#### [The exercise]
Copy the material below with every "px" replaced by "pixels", leaving everything else unchanged.
--- begin Available data ---
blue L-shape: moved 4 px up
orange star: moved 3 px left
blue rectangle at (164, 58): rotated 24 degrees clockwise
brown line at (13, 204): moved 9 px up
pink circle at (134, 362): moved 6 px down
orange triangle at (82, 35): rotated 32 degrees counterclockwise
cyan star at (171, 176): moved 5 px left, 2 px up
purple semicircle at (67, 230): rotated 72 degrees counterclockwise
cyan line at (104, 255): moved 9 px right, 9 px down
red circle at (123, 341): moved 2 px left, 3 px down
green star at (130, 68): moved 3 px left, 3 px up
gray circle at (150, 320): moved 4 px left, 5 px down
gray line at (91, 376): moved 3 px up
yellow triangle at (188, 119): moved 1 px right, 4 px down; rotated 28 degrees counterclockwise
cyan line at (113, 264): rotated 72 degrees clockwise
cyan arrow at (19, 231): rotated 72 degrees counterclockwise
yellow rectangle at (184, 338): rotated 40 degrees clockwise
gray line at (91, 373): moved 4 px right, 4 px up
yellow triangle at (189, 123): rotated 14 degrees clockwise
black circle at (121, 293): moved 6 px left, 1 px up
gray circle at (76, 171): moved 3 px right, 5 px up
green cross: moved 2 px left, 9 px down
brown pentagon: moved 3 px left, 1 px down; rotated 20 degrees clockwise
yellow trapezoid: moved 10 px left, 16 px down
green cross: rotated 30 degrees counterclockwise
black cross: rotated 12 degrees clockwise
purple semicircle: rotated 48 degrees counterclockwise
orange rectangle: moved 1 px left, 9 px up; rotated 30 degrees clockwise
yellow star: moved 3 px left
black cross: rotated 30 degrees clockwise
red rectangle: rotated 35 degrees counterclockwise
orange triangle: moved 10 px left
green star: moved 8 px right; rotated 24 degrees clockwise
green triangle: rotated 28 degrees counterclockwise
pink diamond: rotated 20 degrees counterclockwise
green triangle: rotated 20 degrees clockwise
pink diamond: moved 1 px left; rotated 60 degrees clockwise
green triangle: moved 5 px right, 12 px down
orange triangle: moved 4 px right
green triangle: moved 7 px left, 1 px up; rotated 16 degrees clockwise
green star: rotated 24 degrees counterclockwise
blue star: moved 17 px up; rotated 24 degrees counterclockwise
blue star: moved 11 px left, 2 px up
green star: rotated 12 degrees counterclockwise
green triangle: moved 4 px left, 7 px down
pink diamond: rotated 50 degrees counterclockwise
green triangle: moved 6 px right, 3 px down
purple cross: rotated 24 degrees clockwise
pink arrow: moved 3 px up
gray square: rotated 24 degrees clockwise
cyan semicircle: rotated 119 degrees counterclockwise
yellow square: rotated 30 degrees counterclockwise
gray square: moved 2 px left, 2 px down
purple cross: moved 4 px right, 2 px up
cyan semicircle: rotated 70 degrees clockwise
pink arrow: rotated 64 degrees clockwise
--- end Available data ---
#### [Right answer]
blue L-shape: moved 4 pixels up
orange star: moved 3 pixels left
blue rectangle at (164, 58): rotated 24 degrees clockwise
brown line at (13, 204): moved 9 pixels up
pink circle at (134, 362): moved 6 pixels down
orange triangle at (82, 35): rotated 32 degrees counterclockwise
cyan star at (171, 176): moved 5 pixels left, 2 pixels up
purple semicircle at (67, 230): rotated 72 degrees counterclockwise
cyan line at (104, 255): moved 9 pixels right, 9 pixels down
red circle at (123, 341): moved 2 pixels left, 3 pixels down
green star at (130, 68): moved 3 pixels left, 3 pixels up
gray circle at (150, 320): moved 4 pixels left, 5 pixels down
gray line at (91, 376): moved 3 pixels up
yellow triangle at (188, 119): moved 1 pixels right, 4 pixels down; rotated 28 degrees counterclockwise
cyan line at (113, 264): rotated 72 degrees clockwise
cyan arrow at (19, 231): rotated 72 degrees counterclockwise
yellow rectangle at (184, 338): rotated 40 degrees clockwise
gray line at (91, 373): moved 4 pixels right, 4 pixels up
yellow triangle at (189, 123): rotated 14 degrees clockwise
black circle at (121, 293): moved 6 pixels left, 1 pixels up
gray circle at (76, 171): moved 3 pixels right, 5 pixels up
green cross: moved 2 pixels left, 9 pixels down
brown pentagon: moved 3 pixels left, 1 pixels down; rotated 20 degrees clockwise
yellow trapezoid: moved 10 pixels left, 16 pixels down
green cross: rotated 30 degrees counterclockwise
black cross: rotated 12 degrees clockwise
purple semicircle: rotated 48 degrees counterclockwise
orange rectangle: moved 1 pixels left, 9 pixels up; rotated 30 degrees clockwise
yellow star: moved 3 pixels left
black cross: rotated 30 degrees clockwise
red rectangle: rotated 35 degrees counterclockwise
orange triangle: moved 10 pixels left
green star: moved 8 pixels right; rotated 24 degrees clockwise
green triangle: rotated 28 degrees counterclockwise
pink diamond: rotated 20 degrees counterclockwise
green triangle: rotated 20 degrees clockwise
pink diamond: moved 1 pixels left; rotated 60 degrees clockwise
green triangle: moved 5 pixels right, 12 pixels down
orange triangle: moved 4 pixels right
green triangle: moved 7 pixels left, 1 pixels up; rotated 16 degrees clockwise
green star: rotated 24 degrees counterclockwise
blue star: moved 17 pixels up; rotated 24 degrees counterclockwise
blue star: moved 11 pixels left, 2 pixels up
green star: rotated 12 degrees counterclockwise
green triangle: moved 4 pixels left, 7 pixels down
pink diamond: rotated 50 degrees counterclockwise
green triangle: moved 6 pixels right, 3 pixels down
purple cross: rotated 24 degrees clockwise
pink arrow: moved 3 pixels up
gray square: rotated 24 degrees clockwise
cyan semicircle: rotated 119 degrees counterclockwise
yellow square: rotated 30 degrees counterclockwise
gray square: moved 2 pixels left, 2 pixels down
purple cross: moved 4 pixels right, 2 pixels up
cyan semicircle: rotated 70 degrees clockwise
pink arrow: rotated 64 degrees clockwise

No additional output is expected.